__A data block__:
⟨

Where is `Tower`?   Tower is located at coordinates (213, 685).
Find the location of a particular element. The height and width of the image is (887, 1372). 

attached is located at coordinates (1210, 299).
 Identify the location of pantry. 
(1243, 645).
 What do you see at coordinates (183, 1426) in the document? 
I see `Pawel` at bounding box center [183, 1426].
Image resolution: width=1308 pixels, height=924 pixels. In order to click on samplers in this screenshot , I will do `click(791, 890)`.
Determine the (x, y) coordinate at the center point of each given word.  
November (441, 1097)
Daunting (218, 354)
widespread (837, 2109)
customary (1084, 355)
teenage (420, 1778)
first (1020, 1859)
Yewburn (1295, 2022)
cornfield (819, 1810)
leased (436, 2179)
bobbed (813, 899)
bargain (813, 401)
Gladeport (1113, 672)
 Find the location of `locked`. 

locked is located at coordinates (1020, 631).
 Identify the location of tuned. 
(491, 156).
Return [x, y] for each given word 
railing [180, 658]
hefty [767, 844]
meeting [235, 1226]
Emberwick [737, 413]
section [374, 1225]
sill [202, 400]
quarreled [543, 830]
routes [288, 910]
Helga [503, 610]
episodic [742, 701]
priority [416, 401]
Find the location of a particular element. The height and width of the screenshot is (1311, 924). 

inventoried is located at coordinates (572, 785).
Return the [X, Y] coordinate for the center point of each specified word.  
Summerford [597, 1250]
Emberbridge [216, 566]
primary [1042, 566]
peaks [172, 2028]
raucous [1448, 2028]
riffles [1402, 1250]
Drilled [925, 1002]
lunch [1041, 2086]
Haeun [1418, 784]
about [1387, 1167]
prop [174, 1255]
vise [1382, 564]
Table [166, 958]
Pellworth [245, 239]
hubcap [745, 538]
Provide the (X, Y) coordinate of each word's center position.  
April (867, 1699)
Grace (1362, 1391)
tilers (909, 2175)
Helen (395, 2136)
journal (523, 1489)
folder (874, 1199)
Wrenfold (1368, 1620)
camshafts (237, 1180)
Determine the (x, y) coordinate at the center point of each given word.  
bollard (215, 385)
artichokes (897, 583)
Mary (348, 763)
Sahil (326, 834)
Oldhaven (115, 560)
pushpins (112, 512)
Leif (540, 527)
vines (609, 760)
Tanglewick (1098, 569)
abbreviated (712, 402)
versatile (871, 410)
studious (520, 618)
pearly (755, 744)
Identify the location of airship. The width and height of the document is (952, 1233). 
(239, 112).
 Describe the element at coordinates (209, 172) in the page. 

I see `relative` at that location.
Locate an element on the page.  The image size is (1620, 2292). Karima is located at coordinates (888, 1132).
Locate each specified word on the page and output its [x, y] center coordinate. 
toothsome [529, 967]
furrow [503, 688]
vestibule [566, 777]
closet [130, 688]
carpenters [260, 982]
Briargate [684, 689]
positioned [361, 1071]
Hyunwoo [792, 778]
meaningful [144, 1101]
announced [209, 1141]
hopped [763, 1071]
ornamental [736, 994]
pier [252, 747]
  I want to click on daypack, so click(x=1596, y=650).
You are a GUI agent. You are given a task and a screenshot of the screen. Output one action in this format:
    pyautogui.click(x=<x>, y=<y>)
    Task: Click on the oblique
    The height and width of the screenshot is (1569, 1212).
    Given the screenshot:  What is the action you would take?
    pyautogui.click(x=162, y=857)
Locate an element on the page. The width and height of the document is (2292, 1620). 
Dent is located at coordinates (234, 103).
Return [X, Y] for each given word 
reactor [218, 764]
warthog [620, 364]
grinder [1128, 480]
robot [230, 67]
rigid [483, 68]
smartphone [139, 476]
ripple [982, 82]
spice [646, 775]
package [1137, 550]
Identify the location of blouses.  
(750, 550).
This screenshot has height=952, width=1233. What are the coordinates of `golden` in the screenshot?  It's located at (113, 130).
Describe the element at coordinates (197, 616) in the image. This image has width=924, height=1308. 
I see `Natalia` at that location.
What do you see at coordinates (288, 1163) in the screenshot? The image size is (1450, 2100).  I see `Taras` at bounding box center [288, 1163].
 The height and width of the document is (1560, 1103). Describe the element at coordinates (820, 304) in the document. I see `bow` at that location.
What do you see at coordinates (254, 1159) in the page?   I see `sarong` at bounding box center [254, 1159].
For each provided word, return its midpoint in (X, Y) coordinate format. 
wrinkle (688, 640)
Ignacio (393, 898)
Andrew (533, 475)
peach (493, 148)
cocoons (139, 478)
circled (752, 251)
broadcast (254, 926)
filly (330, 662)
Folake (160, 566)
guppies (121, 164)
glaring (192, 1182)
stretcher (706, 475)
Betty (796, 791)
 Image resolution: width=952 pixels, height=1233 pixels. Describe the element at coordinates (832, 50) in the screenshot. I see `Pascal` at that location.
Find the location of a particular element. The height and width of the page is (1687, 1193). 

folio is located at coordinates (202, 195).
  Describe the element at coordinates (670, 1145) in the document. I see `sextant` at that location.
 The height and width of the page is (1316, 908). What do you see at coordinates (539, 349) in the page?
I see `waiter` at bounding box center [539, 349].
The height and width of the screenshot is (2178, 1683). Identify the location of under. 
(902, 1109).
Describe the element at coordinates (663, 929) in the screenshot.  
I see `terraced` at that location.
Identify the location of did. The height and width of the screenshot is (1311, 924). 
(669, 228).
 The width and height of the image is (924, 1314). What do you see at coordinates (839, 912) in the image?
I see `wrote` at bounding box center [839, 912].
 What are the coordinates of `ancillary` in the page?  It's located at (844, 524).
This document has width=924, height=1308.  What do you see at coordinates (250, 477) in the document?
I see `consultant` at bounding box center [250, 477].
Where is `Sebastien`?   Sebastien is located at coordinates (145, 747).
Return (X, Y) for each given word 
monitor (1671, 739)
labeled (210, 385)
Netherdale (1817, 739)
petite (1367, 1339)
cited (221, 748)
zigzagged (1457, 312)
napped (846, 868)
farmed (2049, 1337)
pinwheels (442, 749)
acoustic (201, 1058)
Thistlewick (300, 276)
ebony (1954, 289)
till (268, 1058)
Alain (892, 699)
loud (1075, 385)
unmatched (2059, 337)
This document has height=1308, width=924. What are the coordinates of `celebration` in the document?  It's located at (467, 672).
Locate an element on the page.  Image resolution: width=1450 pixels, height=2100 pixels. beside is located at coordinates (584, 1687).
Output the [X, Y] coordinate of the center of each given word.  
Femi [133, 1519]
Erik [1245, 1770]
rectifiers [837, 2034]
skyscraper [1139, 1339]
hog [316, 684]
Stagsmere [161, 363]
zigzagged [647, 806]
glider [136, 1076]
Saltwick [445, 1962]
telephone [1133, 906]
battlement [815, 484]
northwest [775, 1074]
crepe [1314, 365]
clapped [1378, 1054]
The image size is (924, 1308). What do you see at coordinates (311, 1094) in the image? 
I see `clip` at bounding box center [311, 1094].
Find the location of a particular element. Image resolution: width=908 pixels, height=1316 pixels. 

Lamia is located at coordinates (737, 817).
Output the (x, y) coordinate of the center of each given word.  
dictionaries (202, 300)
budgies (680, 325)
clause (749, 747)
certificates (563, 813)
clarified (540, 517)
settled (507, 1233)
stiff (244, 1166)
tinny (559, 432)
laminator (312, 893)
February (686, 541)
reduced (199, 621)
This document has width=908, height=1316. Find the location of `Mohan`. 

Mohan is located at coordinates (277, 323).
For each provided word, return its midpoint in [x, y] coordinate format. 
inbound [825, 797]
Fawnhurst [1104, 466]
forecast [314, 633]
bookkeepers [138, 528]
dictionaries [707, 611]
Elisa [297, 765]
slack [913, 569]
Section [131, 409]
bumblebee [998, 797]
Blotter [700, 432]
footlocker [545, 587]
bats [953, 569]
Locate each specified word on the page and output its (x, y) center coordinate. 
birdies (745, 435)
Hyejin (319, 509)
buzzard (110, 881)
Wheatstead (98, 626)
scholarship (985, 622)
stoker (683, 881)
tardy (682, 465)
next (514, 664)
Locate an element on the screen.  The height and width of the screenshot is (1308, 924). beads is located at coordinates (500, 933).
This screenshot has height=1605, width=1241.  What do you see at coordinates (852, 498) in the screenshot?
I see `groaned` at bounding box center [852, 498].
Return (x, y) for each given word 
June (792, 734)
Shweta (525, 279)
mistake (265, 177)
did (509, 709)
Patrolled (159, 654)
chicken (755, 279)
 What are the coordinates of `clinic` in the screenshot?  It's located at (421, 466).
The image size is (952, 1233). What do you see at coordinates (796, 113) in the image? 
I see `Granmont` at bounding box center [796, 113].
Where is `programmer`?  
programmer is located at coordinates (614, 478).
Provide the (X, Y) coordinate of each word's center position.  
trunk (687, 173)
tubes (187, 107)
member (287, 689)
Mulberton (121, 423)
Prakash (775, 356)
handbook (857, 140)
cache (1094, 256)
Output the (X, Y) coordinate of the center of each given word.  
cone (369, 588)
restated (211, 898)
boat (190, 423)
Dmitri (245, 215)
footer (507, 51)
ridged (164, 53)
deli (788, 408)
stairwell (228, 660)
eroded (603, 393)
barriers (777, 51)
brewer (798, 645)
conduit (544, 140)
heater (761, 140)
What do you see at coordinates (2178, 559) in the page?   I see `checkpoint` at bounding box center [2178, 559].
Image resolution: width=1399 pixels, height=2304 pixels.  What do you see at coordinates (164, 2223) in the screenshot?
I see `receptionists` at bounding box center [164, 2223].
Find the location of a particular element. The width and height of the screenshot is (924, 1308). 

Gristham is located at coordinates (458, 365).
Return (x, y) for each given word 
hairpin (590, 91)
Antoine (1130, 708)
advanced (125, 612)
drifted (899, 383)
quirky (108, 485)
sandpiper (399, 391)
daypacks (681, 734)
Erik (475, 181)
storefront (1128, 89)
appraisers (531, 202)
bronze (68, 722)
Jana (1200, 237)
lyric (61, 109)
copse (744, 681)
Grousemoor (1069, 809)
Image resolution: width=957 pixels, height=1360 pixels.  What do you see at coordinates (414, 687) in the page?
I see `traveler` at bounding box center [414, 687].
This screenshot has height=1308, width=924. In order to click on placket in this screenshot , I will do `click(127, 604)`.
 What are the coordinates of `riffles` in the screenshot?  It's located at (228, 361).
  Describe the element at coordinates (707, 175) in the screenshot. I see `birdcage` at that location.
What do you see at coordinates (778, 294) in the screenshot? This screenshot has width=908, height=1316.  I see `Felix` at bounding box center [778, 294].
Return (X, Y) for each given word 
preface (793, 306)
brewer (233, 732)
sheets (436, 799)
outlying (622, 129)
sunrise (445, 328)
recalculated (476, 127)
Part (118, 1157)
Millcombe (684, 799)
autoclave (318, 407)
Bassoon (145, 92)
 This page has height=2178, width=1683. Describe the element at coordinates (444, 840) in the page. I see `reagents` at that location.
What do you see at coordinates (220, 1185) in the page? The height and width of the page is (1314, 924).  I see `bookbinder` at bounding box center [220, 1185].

⟩

__OBJECTIVE__:
Swap "grinder" for "lathe" in the part of the listing that opens with the line containing "ornamental [736, 994]" and closes with the line containing "cocoons (139, 478)". Give those lines again with all else unchanged.

__RESULT BELOW__:
ornamental [736, 994]
pier [252, 747]
  I want to click on daypack, so click(x=1596, y=650).
You are a GUI agent. You are given a task and a screenshot of the screen. Output one action in this format:
    pyautogui.click(x=<x>, y=<y>)
    Task: Click on the oblique
    The height and width of the screenshot is (1569, 1212).
    Given the screenshot:  What is the action you would take?
    pyautogui.click(x=162, y=857)
Locate an element on the page. The width and height of the document is (2292, 1620). 
Dent is located at coordinates (234, 103).
Return [X, Y] for each given word 
reactor [218, 764]
warthog [620, 364]
lathe [1128, 480]
robot [230, 67]
rigid [483, 68]
smartphone [139, 476]
ripple [982, 82]
spice [646, 775]
package [1137, 550]
Identify the location of blouses.  
(750, 550).
This screenshot has height=952, width=1233. What are the coordinates of `golden` in the screenshot?  It's located at (113, 130).
Describe the element at coordinates (197, 616) in the image. This image has width=924, height=1308. 
I see `Natalia` at that location.
What do you see at coordinates (288, 1163) in the screenshot? The image size is (1450, 2100).  I see `Taras` at bounding box center [288, 1163].
 The height and width of the document is (1560, 1103). Describe the element at coordinates (820, 304) in the document. I see `bow` at that location.
What do you see at coordinates (254, 1159) in the page?   I see `sarong` at bounding box center [254, 1159].
For each provided word, return its midpoint in (X, Y) coordinate format. 
wrinkle (688, 640)
Ignacio (393, 898)
Andrew (533, 475)
peach (493, 148)
cocoons (139, 478)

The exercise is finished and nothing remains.